**Assigned task**: Within the data below, state how many lines contain the string "OLED". Provide the number only.

── Excerpted records

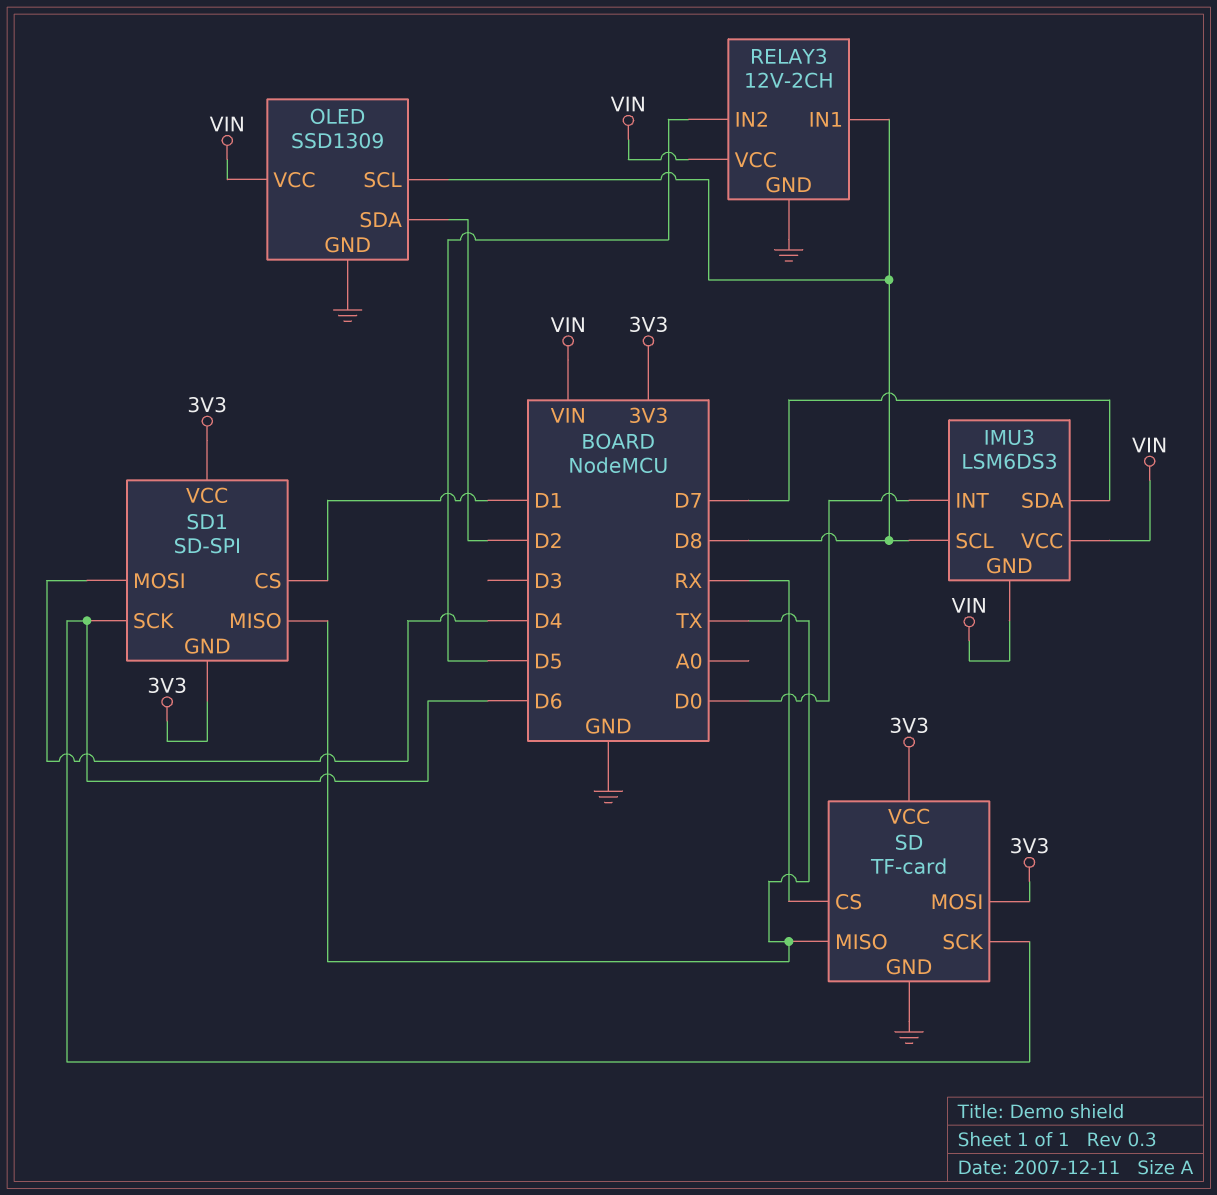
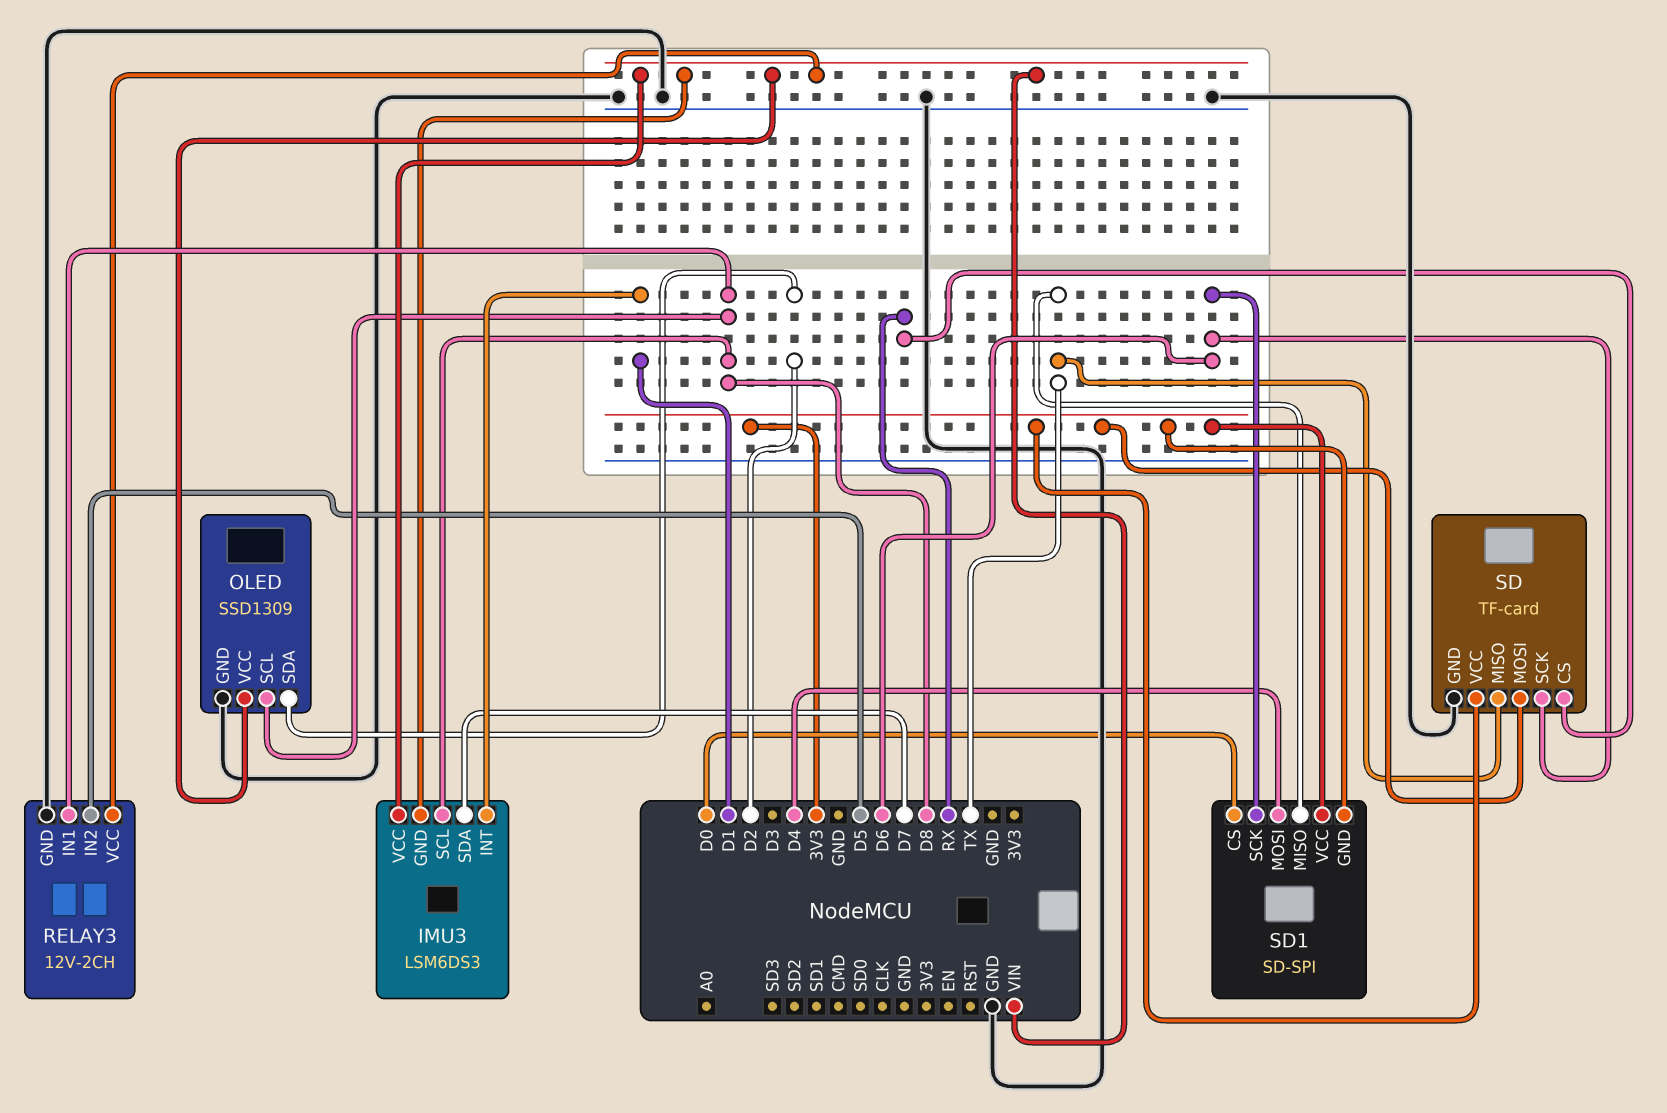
IMU3 pin INT: D0 -> D1
SD1 pin CS: D1 -> D0

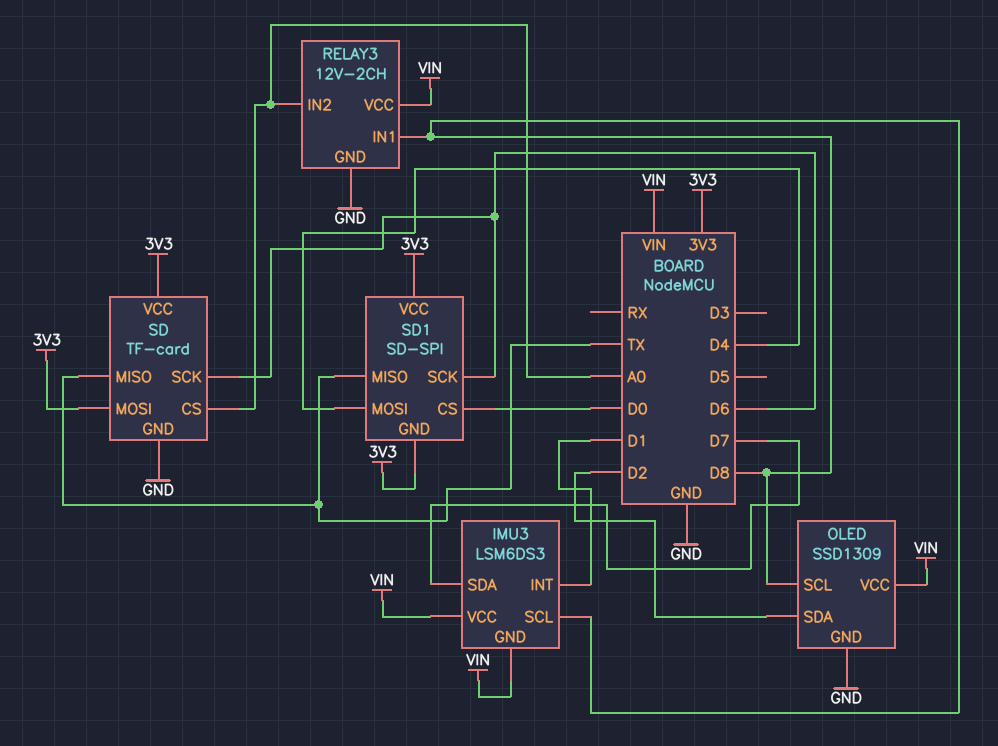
RELAY3 pin IN2: D5 -> A0
SD pin CS: RX -> A0

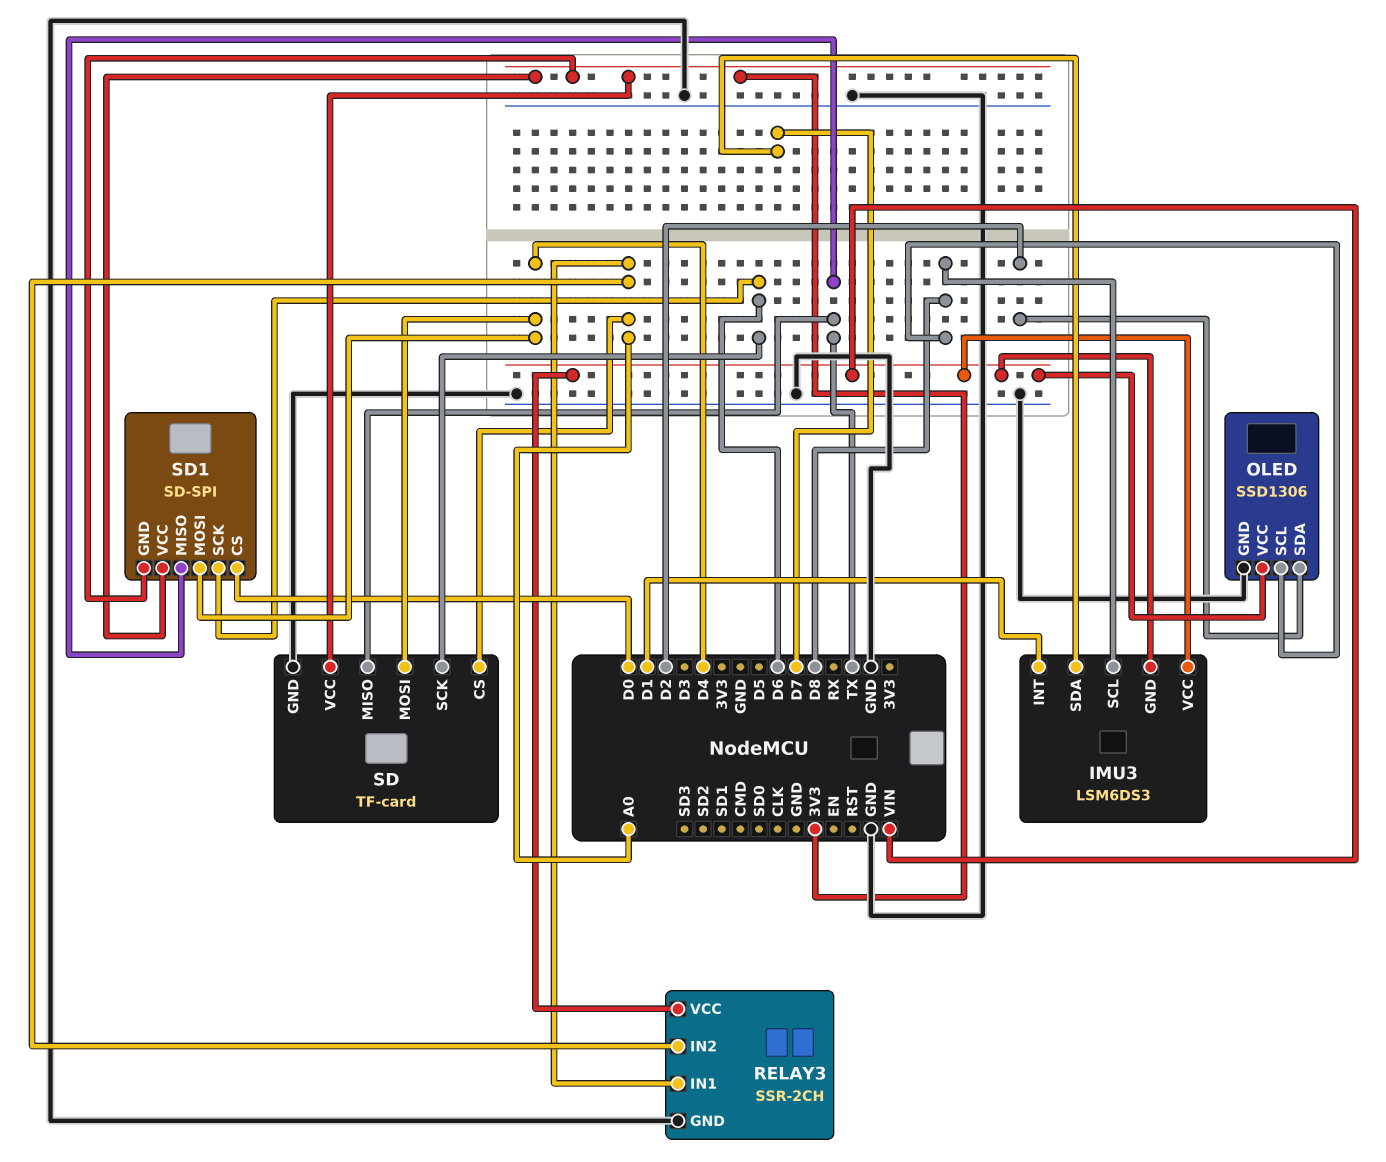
OLED: SSD1309 -> SSD1306
RELAY3: 12V-2CH -> SSR-2CH
RELAY3 pin IN1: D8 -> A0
SD pin MOSI: 3V3 -> D4

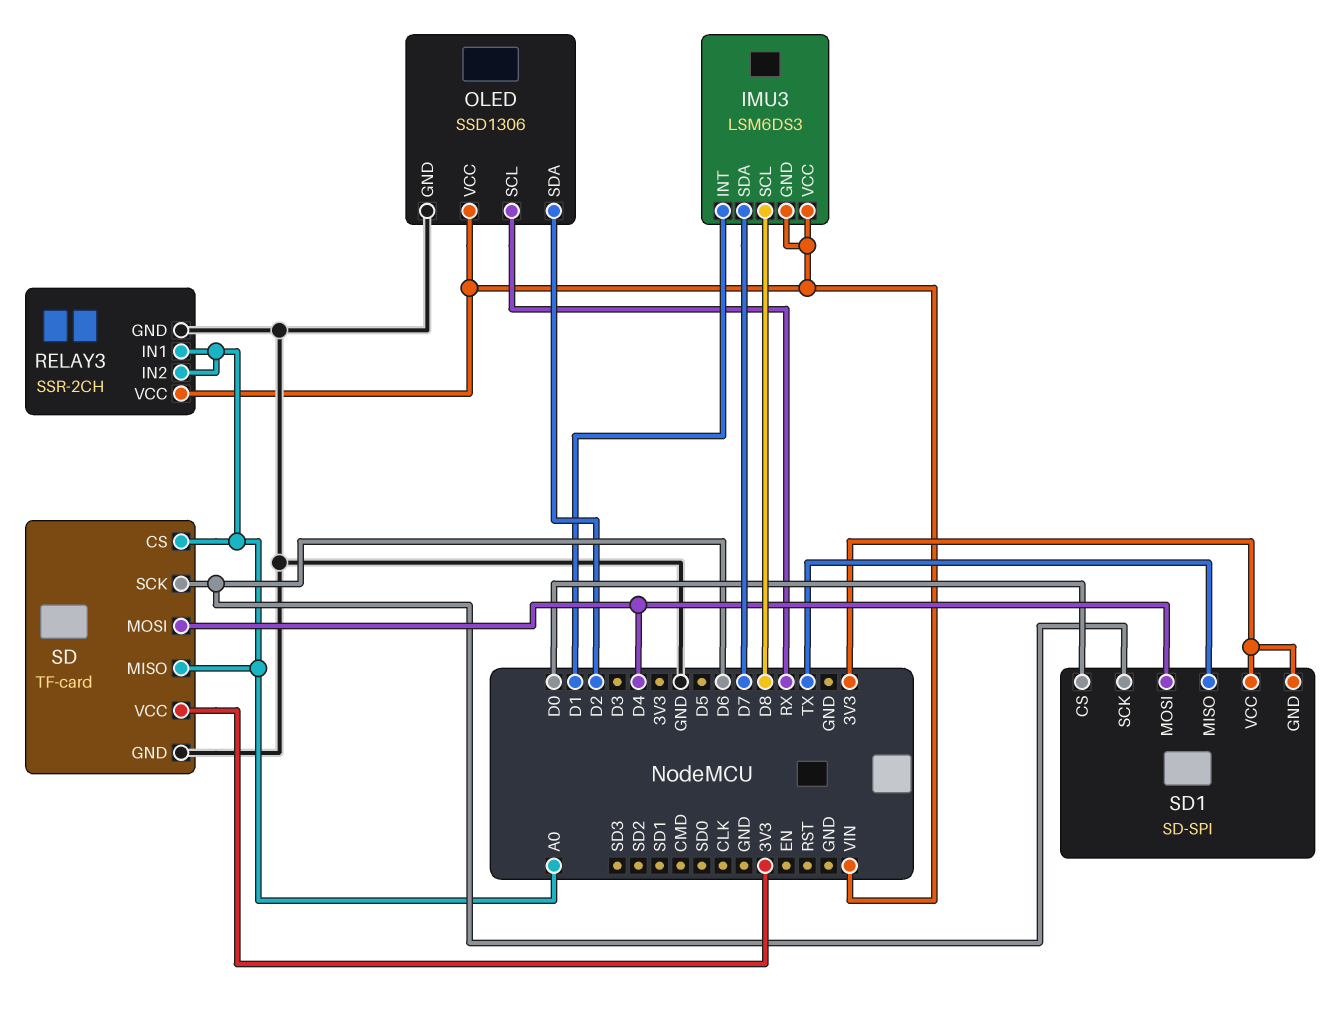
OLED pin SCL: D8 -> RX
SD pin MISO: TX -> A0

────

**Solution for this task**: 2